- DATA FOR THE TASK -
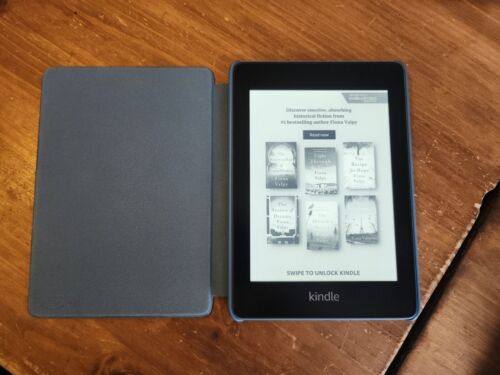
Find the location of `pull out workspace`. pull out workspace is located at coordinates 456,322.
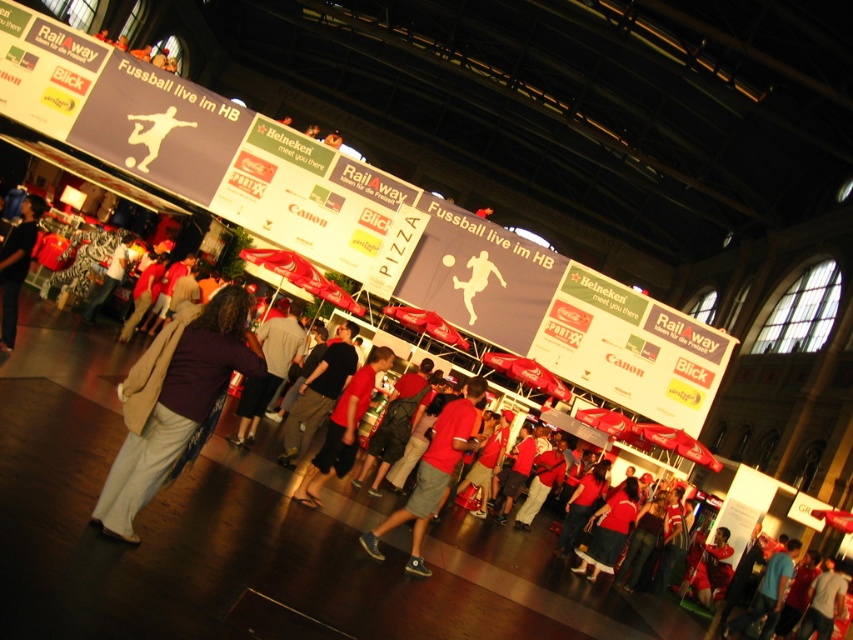
Question: Which point is farther to the camera?

Choices:
 (A) (200, 308)
 (B) (33, 212)
 (C) (345, 417)

Answer: (C)

Question: Does purple matte shirt at lower left lie in front of red cotton shirt at center?

Choices:
 (A) no
 (B) yes

Answer: (B)

Question: Which object is the farthest from the red cotton t-shirt at center?

Choices:
 (A) dark gray jacket at left
 (B) red cotton shirt at center
 (C) purple matte shirt at lower left

Answer: (A)

Question: Which of the following is the farthest from the observer?

Choices:
 (A) purple matte shirt at lower left
 (B) red cotton shirt at center

Answer: (B)

Question: Is purple matte shirt at lower left below dark gray jacket at left?

Choices:
 (A) no
 (B) yes

Answer: (B)

Question: Does purple matte shirt at lower left have a lesser width compared to red cotton t-shirt at center?

Choices:
 (A) yes
 (B) no

Answer: (A)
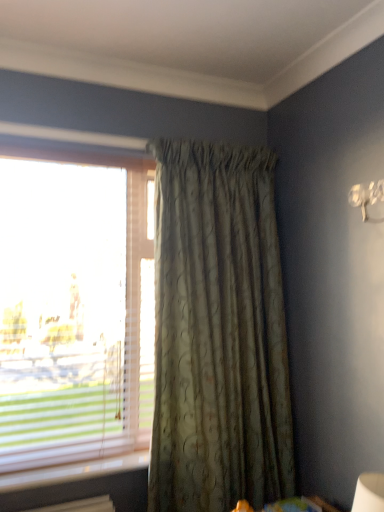
Question: Considering the relative sizes of translucent glass window at left and green textured curtain at center in the image provided, is translucent glass window at left bigger than green textured curtain at center?

Choices:
 (A) yes
 (B) no

Answer: (B)

Question: Does translucent glass window at left appear on the right side of green textured curtain at center?

Choices:
 (A) yes
 (B) no

Answer: (B)

Question: Is translucent glass window at left smaller than green textured curtain at center?

Choices:
 (A) yes
 (B) no

Answer: (A)

Question: Is translucent glass window at left positioned with its back to green textured curtain at center?

Choices:
 (A) no
 (B) yes

Answer: (A)

Question: Does translucent glass window at left have a greater height compared to green textured curtain at center?

Choices:
 (A) no
 (B) yes

Answer: (A)

Question: From the image's perspective, is translucent glass window at left over green textured curtain at center?

Choices:
 (A) no
 (B) yes

Answer: (B)

Question: From the image's perspective, is green textured curtain at center under translucent glass window at left?

Choices:
 (A) no
 (B) yes

Answer: (B)

Question: From a real-world perspective, is green textured curtain at center on translucent glass window at left?

Choices:
 (A) no
 (B) yes

Answer: (A)

Question: Is green textured curtain at center with translucent glass window at left?

Choices:
 (A) no
 (B) yes

Answer: (A)

Question: Can you confirm if green textured curtain at center is shorter than translucent glass window at left?

Choices:
 (A) no
 (B) yes

Answer: (A)

Question: Does green textured curtain at center have a lesser width compared to translucent glass window at left?

Choices:
 (A) yes
 (B) no

Answer: (B)

Question: Can you confirm if green textured curtain at center is wider than translucent glass window at left?

Choices:
 (A) no
 (B) yes

Answer: (B)

Question: From the image's perspective, is green textured curtain at center above or below translucent glass window at left?

Choices:
 (A) below
 (B) above

Answer: (A)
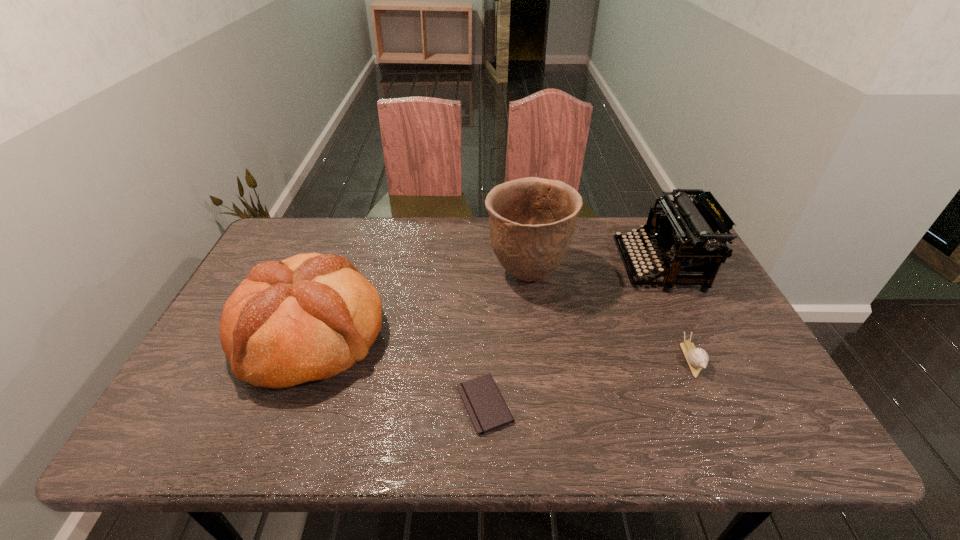
Where is `blank space at the near edge`? Image resolution: width=960 pixels, height=540 pixels. blank space at the near edge is located at coordinates (708, 422).

Locate an element on the screen. Image resolution: width=960 pixels, height=540 pixels. blank space at the right edge of the desktop is located at coordinates (773, 411).

This screenshot has width=960, height=540. Find the location of `free space at the far left corner`. free space at the far left corner is located at coordinates (301, 239).

I want to click on empty location between the escargot and the shortest object, so click(x=588, y=381).

The height and width of the screenshot is (540, 960). I want to click on vacant point located between the escargot and the tallest object, so click(x=610, y=317).

Locate an element on the screen. unoccupied area between the leftmost object and the shortest object is located at coordinates (397, 369).

Locate an element on the screen. vacant area that lies between the bread and the shortest object is located at coordinates (397, 369).

Locate an element on the screen. The width and height of the screenshot is (960, 540). free space between the checkbook and the pottery is located at coordinates (506, 340).

Locate an element on the screen. free space between the leftmost object and the typewriter is located at coordinates click(485, 301).

Image resolution: width=960 pixels, height=540 pixels. What are the coordinates of `free space that is in between the checkbook and the bread` in the screenshot? It's located at [397, 369].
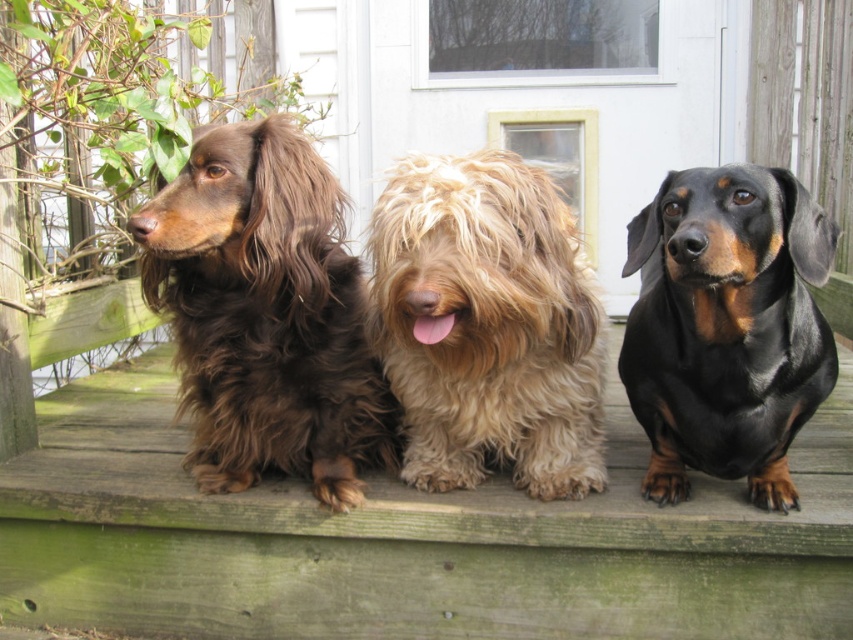
Question: Estimate the real-world distances between objects in this image. Which object is closer to the black shiny dog at center?

Choices:
 (A) shiny brown fur at center
 (B) fuzzy brown dog at center

Answer: (B)

Question: Which object is farther from the camera taking this photo?

Choices:
 (A) fuzzy brown dog at center
 (B) shiny brown fur at center

Answer: (B)

Question: Which of these objects is positioned farthest from the black shiny dog at center?

Choices:
 (A) fuzzy brown dog at center
 (B) shiny brown fur at center

Answer: (B)

Question: Is fuzzy brown dog at center to the left of black shiny dog at center from the viewer's perspective?

Choices:
 (A) yes
 (B) no

Answer: (A)

Question: Can you confirm if fuzzy brown dog at center is positioned to the left of black shiny dog at center?

Choices:
 (A) no
 (B) yes

Answer: (B)

Question: Does fuzzy brown dog at center have a larger size compared to black shiny dog at center?

Choices:
 (A) no
 (B) yes

Answer: (A)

- SHORT EXERCISE -
Transcribe the items word for word, from their beginning through the line that holds "Question: Which of the following", inclusive. Leave the pictures out.

- TASK SOLUTION -
Find the location of `pull out workspace`. pull out workspace is located at coordinates 456,322.
Question: Which point is farther to the camera?

Choices:
 (A) (200, 308)
 (B) (33, 212)
 (C) (345, 417)

Answer: (C)

Question: Does purple matte shirt at lower left lie in front of red cotton shirt at center?

Choices:
 (A) no
 (B) yes

Answer: (B)

Question: Which object is the farthest from the red cotton t-shirt at center?

Choices:
 (A) dark gray jacket at left
 (B) red cotton shirt at center
 (C) purple matte shirt at lower left

Answer: (A)

Question: Which of the following is the farthest from the observer?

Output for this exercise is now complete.